PROVIDED RECORDS
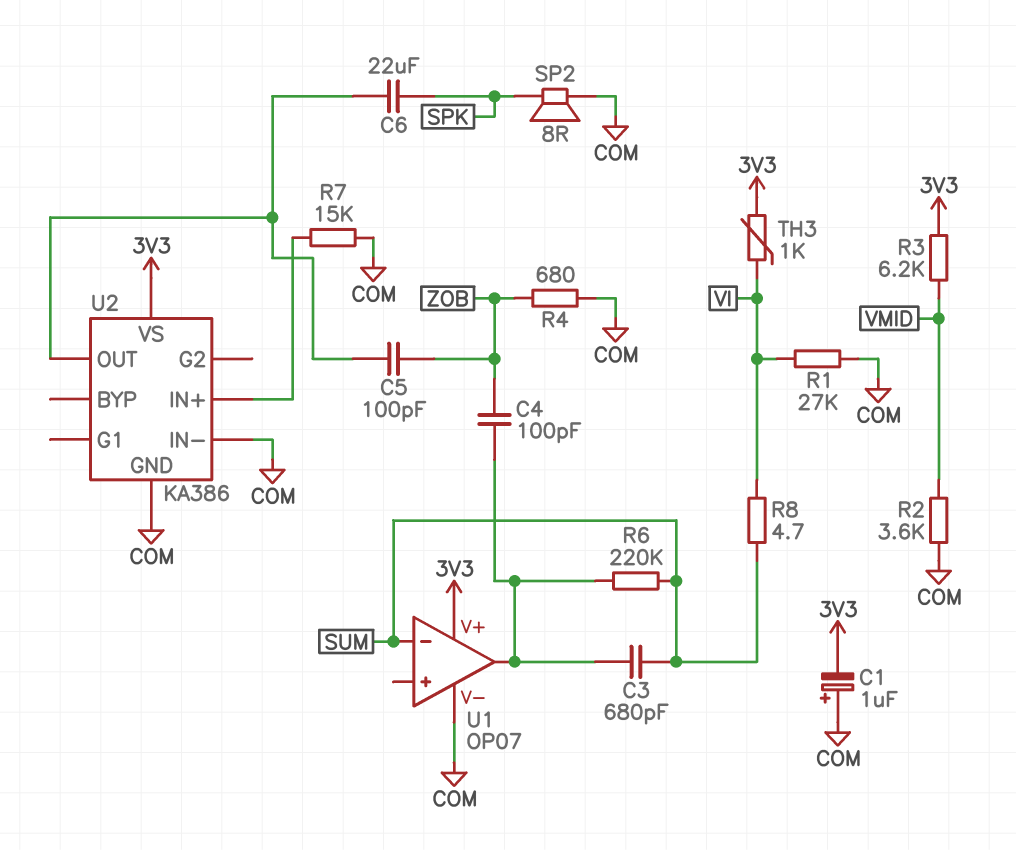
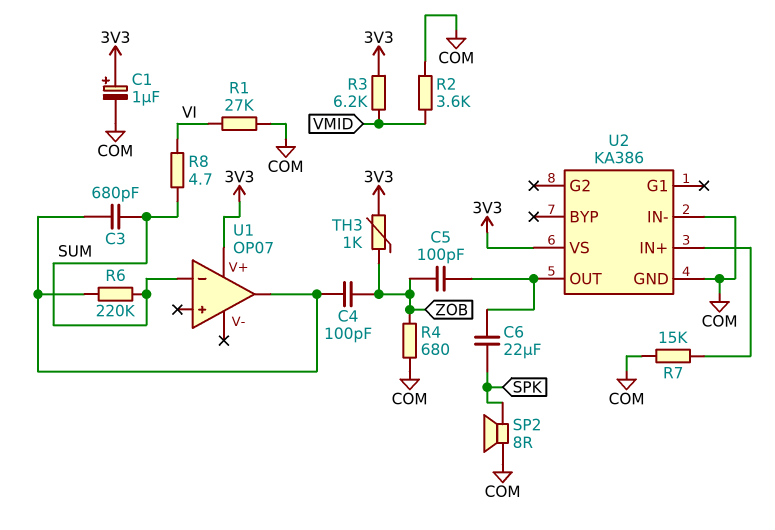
C1: 1uF (plus COM, minus 3V3) -> 1uF (plus 3V3, minus COM)
TH3: 1k (3V3, VI) -> 1k (3V3, ZOB)
U1 pin V-: COM -> none

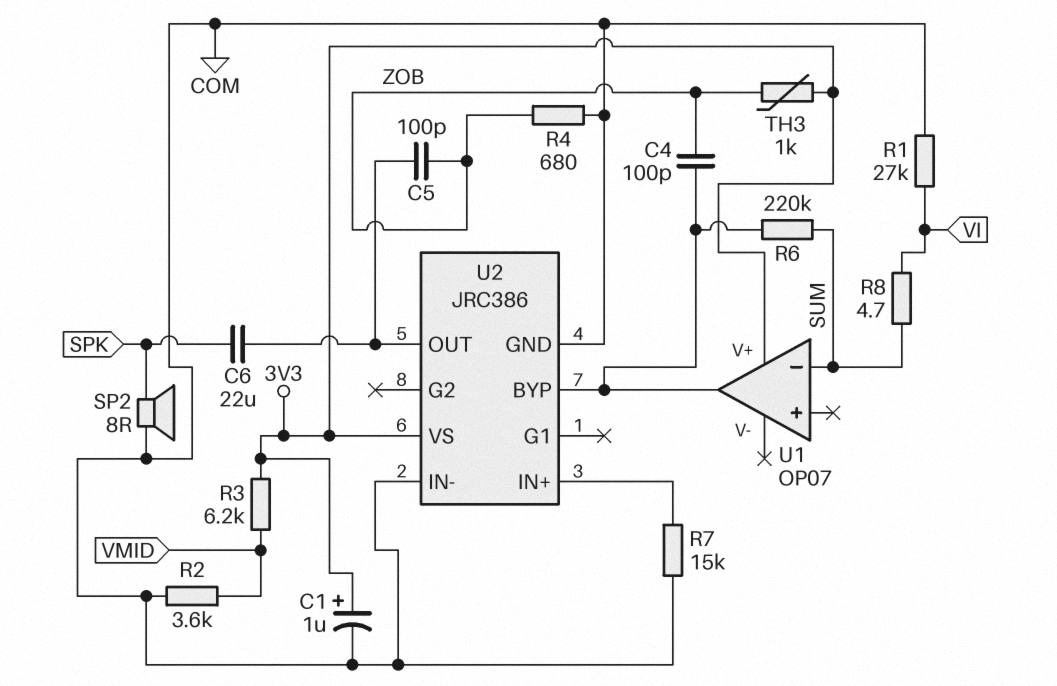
C3: 680pF (SUM, U1/out) -> none
U2: KA386 -> JRC386
U2 pin BYP: none -> U1/out

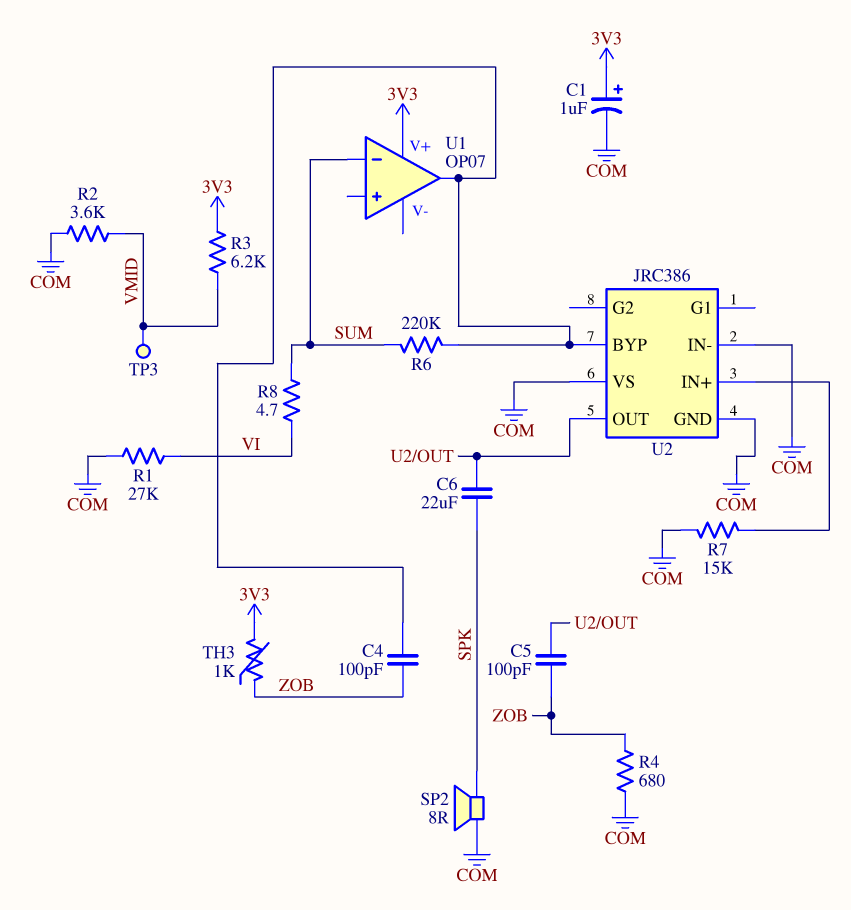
TP3: none -> test point (VMID)
U2 pin VS: 3V3 -> COM

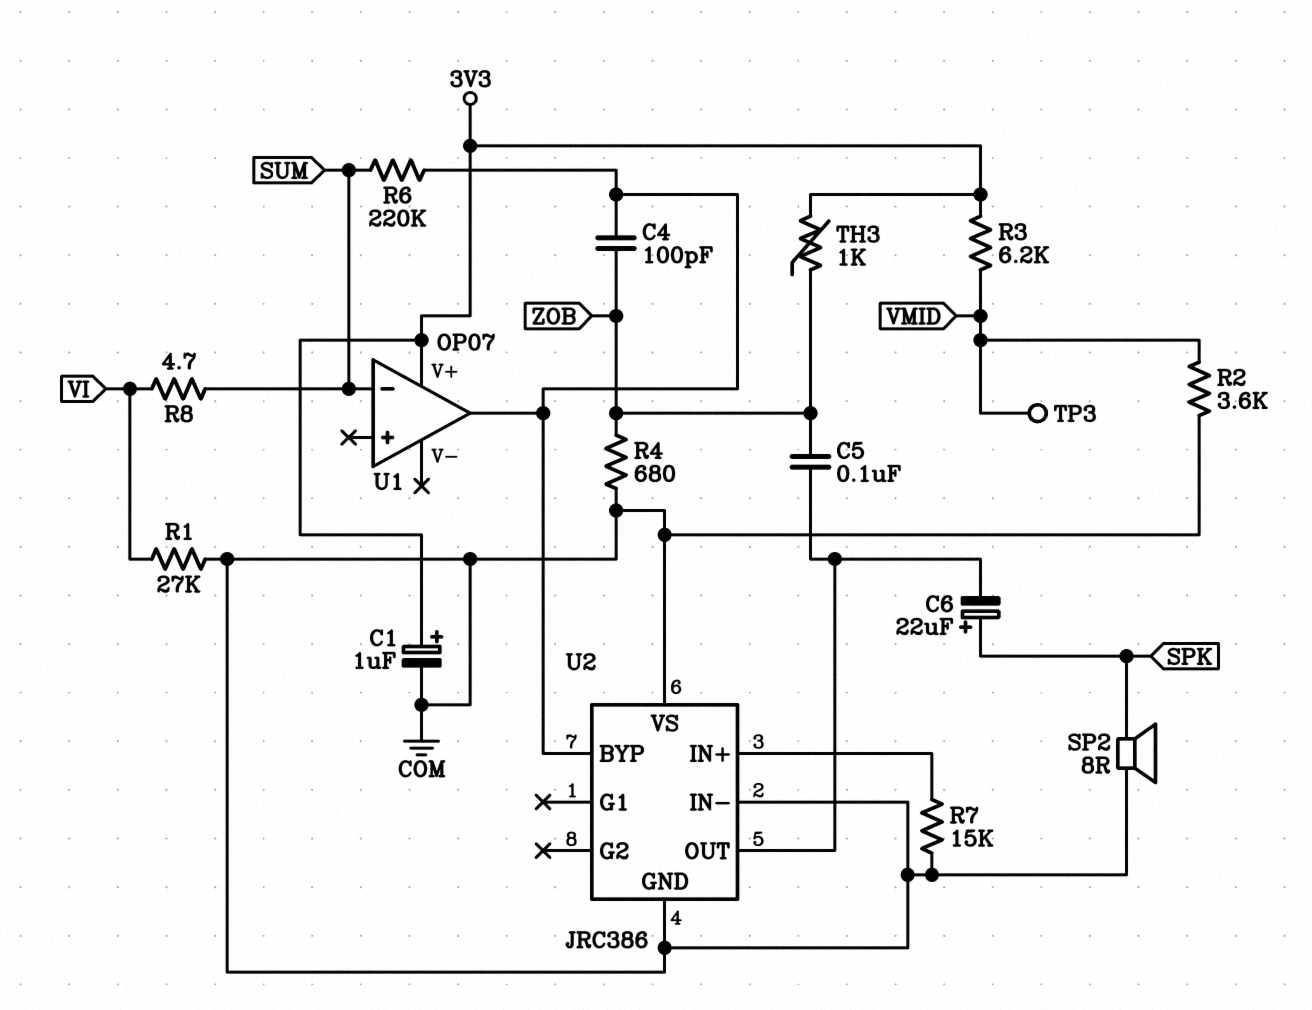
C5: 100pF (U2/OUT, ZOB) -> 100nF (U2/OUT, ZOB)
C6: 22uF (SPK, U2/OUT) -> 22uF (plus SPK, minus U2/OUT)

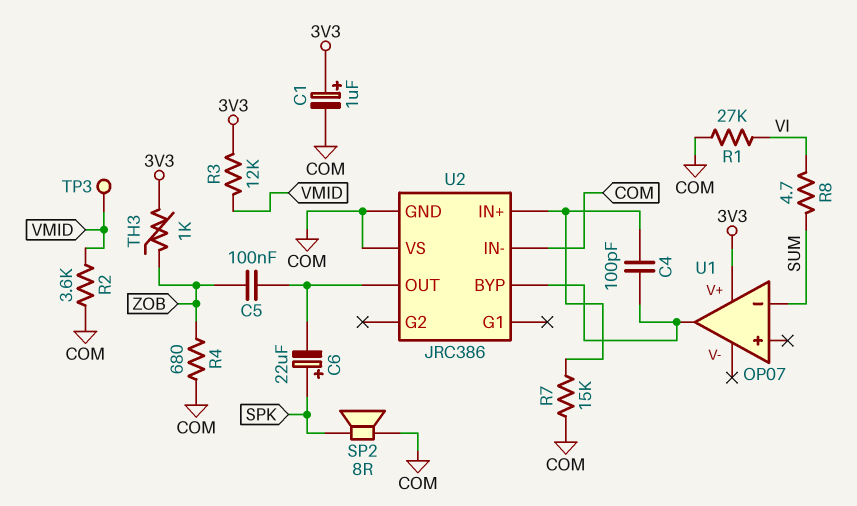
C4: 100pF (U1/out, ZOB) -> 100pF (U1/out, U2/IN+)
R3: 6.2k (3V3, VMID) -> 12k (3V3, VMID)
R6: 220k (SUM, U1/out) -> none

EXERCISE PROMPT
When the line containing "R3: 6.2k (3V3, VMID) -> 12k (3V3, VMID)" is reached, return it and every later line through the end of the listing above, unaltered and alone.

REPLY
R3: 6.2k (3V3, VMID) -> 12k (3V3, VMID)
R6: 220k (SUM, U1/out) -> none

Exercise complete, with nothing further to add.